### WHAT THE EXERCISE ASKS
Nothing but an exact reproduction of the records, pictures excluded, should be returned.
*** Opening SUPPLIED INFORMATION ***
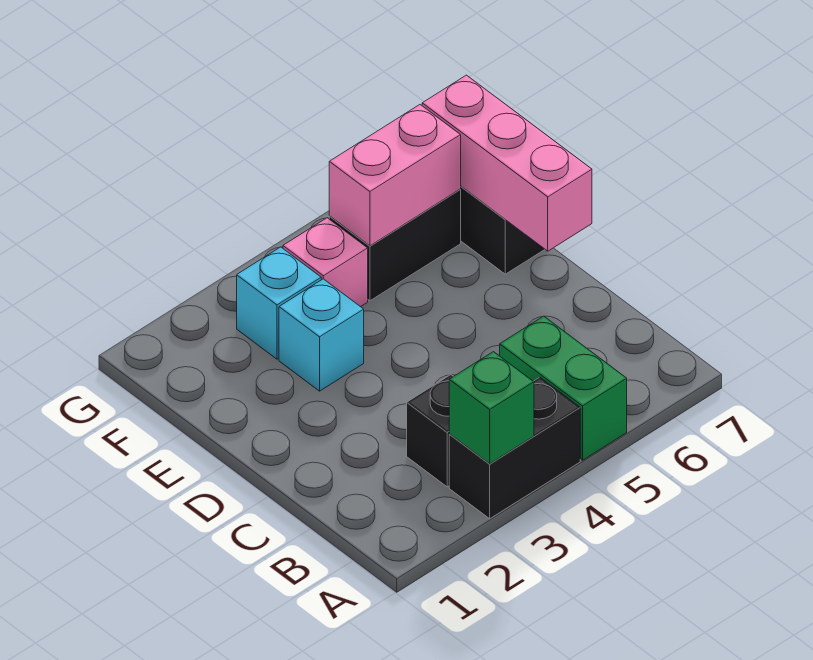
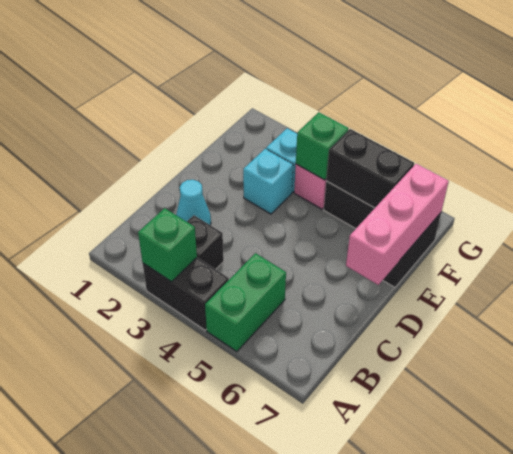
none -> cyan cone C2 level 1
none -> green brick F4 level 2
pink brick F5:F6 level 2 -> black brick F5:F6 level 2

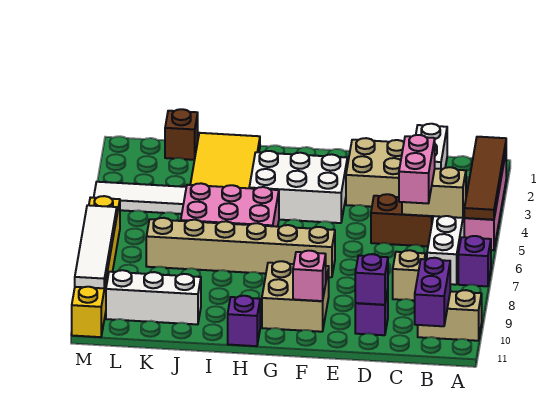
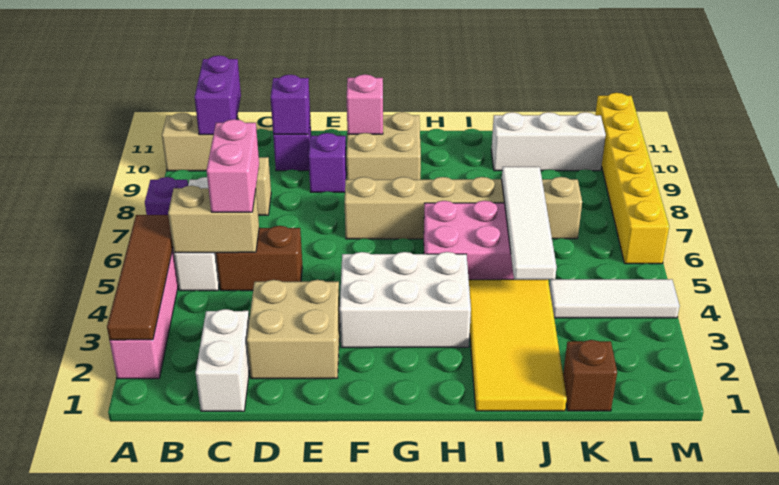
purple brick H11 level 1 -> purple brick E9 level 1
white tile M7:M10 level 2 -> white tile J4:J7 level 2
*** Closing SUPPLIED INFORMATION ***
### ANSWER TO THIS TASK
none -> cyan cone C2 level 1
none -> green brick F4 level 2
pink brick F5:F6 level 2 -> black brick F5:F6 level 2

purple brick H11 level 1 -> purple brick E9 level 1
white tile M7:M10 level 2 -> white tile J4:J7 level 2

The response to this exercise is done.